» Instructions to follow: Identify each line below containing the string "brown" and copy it.

» Data for processing:
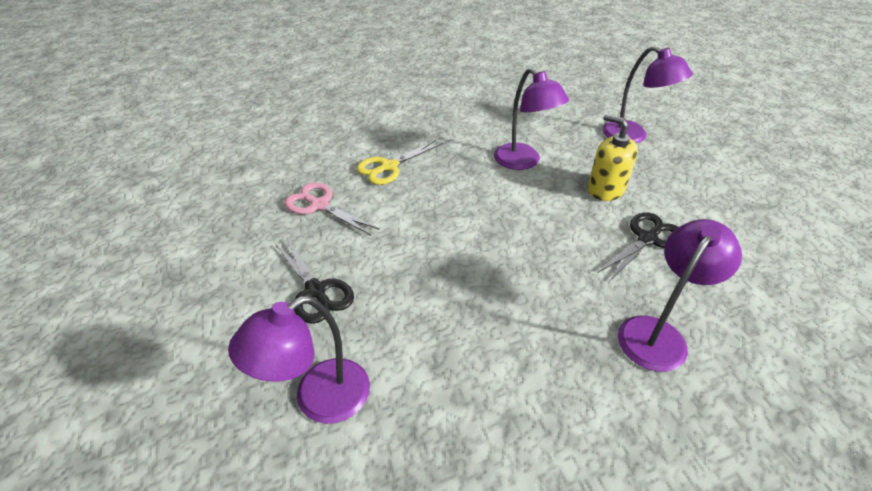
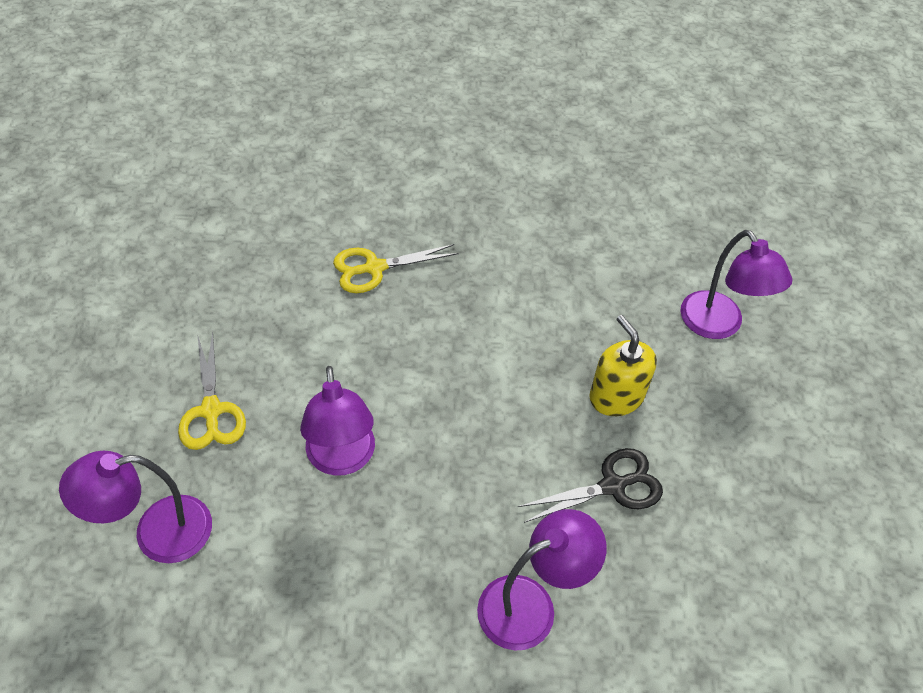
camera: 20 degrees right, 10 degrees up
(316, 291) = (211, 411): black scissors -> yellow scissors
(319, 205) = (268, 298): pink scissors -> none
(523, 162) = (542, 317): purple lamp -> purple lamp (342, 459)

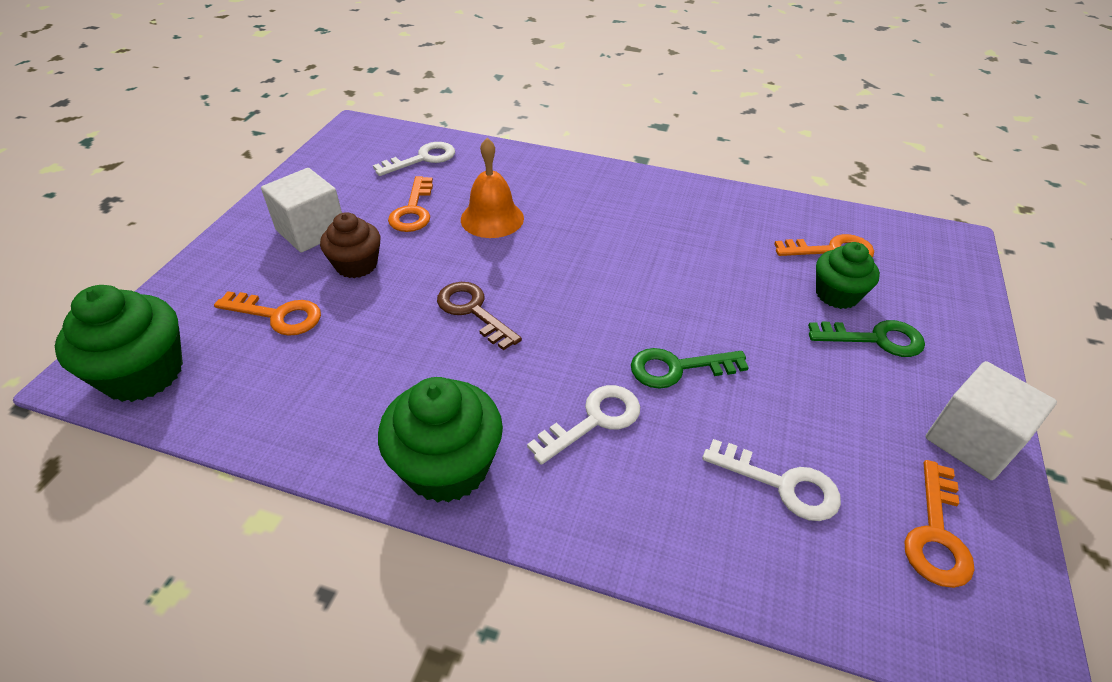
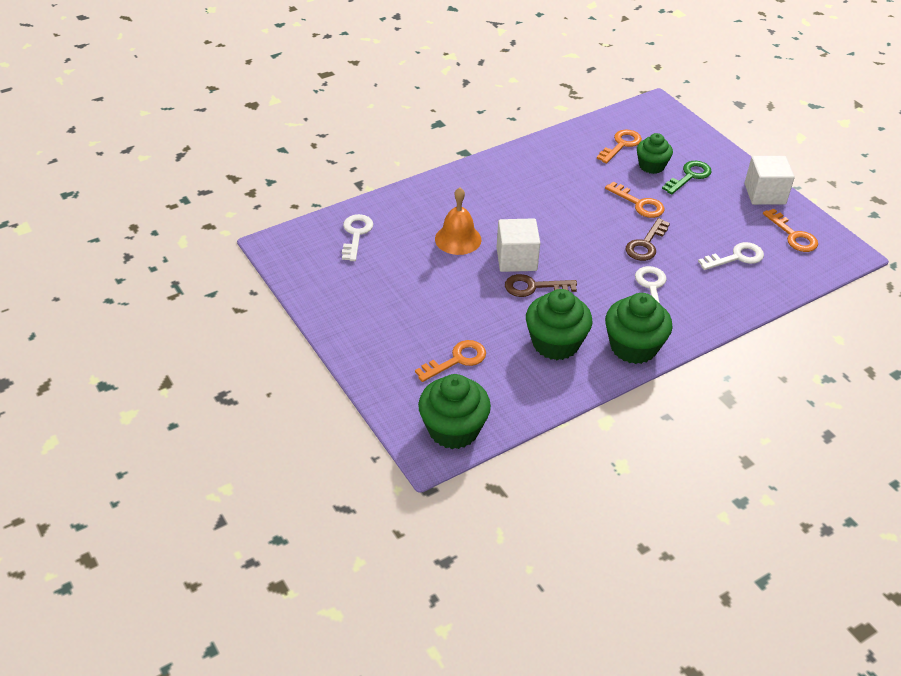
camera: 50 degrees left, 0 degrees up
(311, 231) = (384, 315): white cube -> white cube (516, 259)
(356, 265) = (442, 311): brown cupcake -> none
(382, 382) = (555, 343): none -> green cupcake
(413, 210) = (412, 265): orange key -> orange key (639, 204)
(677, 368) = (646, 244): green key -> brown key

» Solution to this exercise:
(356, 265) = (442, 311): brown cupcake -> none
(677, 368) = (646, 244): green key -> brown key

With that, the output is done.